Write out every text line from the items below verbatim, leaving the pictures out.

▸ **Data for this task**:
>> begin
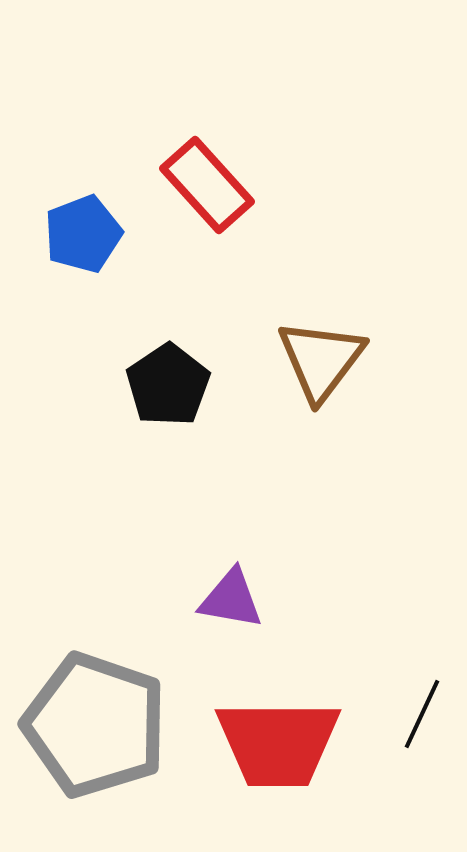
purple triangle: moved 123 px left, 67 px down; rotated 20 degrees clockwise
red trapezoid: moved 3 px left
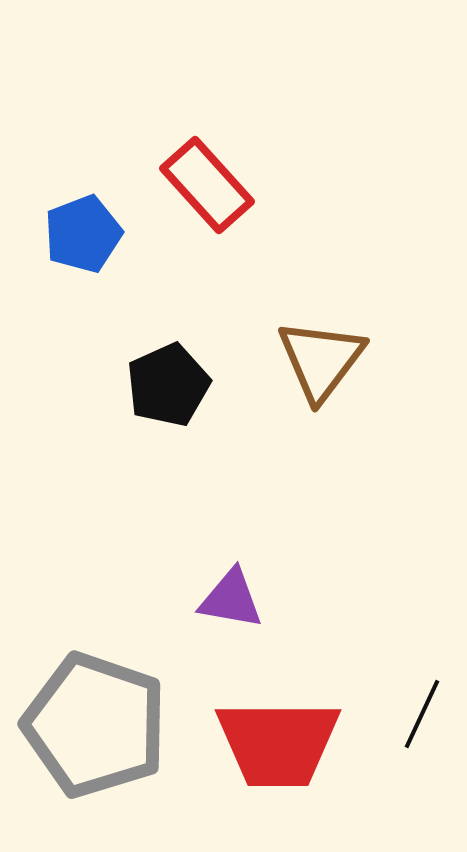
black pentagon: rotated 10 degrees clockwise
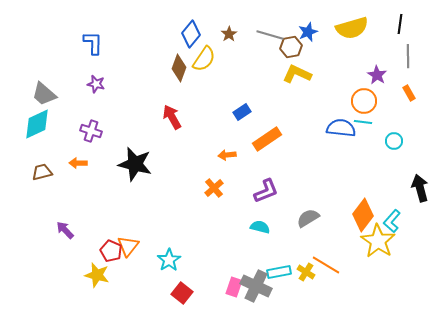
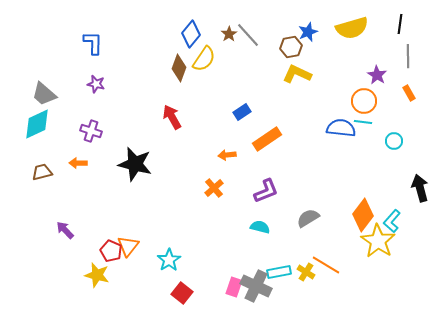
gray line at (270, 35): moved 22 px left; rotated 32 degrees clockwise
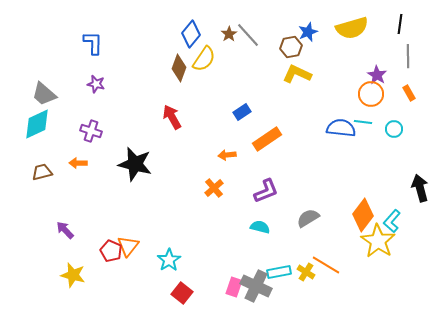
orange circle at (364, 101): moved 7 px right, 7 px up
cyan circle at (394, 141): moved 12 px up
yellow star at (97, 275): moved 24 px left
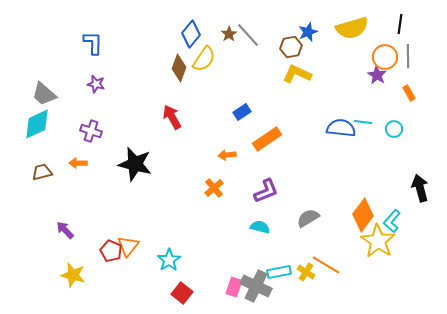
orange circle at (371, 94): moved 14 px right, 37 px up
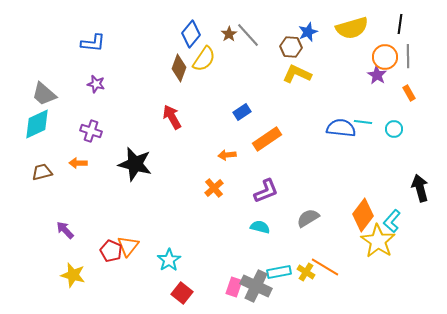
blue L-shape at (93, 43): rotated 95 degrees clockwise
brown hexagon at (291, 47): rotated 15 degrees clockwise
orange line at (326, 265): moved 1 px left, 2 px down
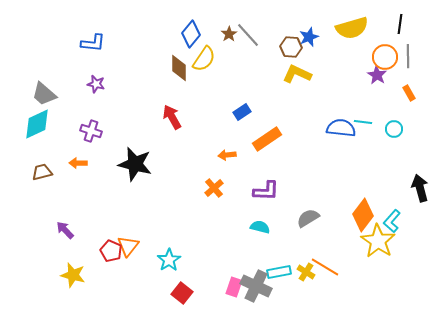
blue star at (308, 32): moved 1 px right, 5 px down
brown diamond at (179, 68): rotated 20 degrees counterclockwise
purple L-shape at (266, 191): rotated 24 degrees clockwise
>> end
▸ **Exercise response**:
purple triangle: moved 123 px left, 67 px down; rotated 20 degrees clockwise
red trapezoid: moved 3 px left
black pentagon: rotated 10 degrees clockwise
gray line at (270, 35): moved 22 px left; rotated 32 degrees clockwise
orange circle at (364, 101): moved 7 px right, 7 px up
cyan circle at (394, 141): moved 12 px up
yellow star at (97, 275): moved 24 px left
orange circle at (371, 94): moved 14 px right, 37 px up
blue L-shape at (93, 43): rotated 95 degrees clockwise
brown hexagon at (291, 47): rotated 15 degrees clockwise
orange line at (326, 265): moved 1 px left, 2 px down
blue star at (308, 32): moved 1 px right, 5 px down
brown diamond at (179, 68): rotated 20 degrees counterclockwise
purple L-shape at (266, 191): rotated 24 degrees clockwise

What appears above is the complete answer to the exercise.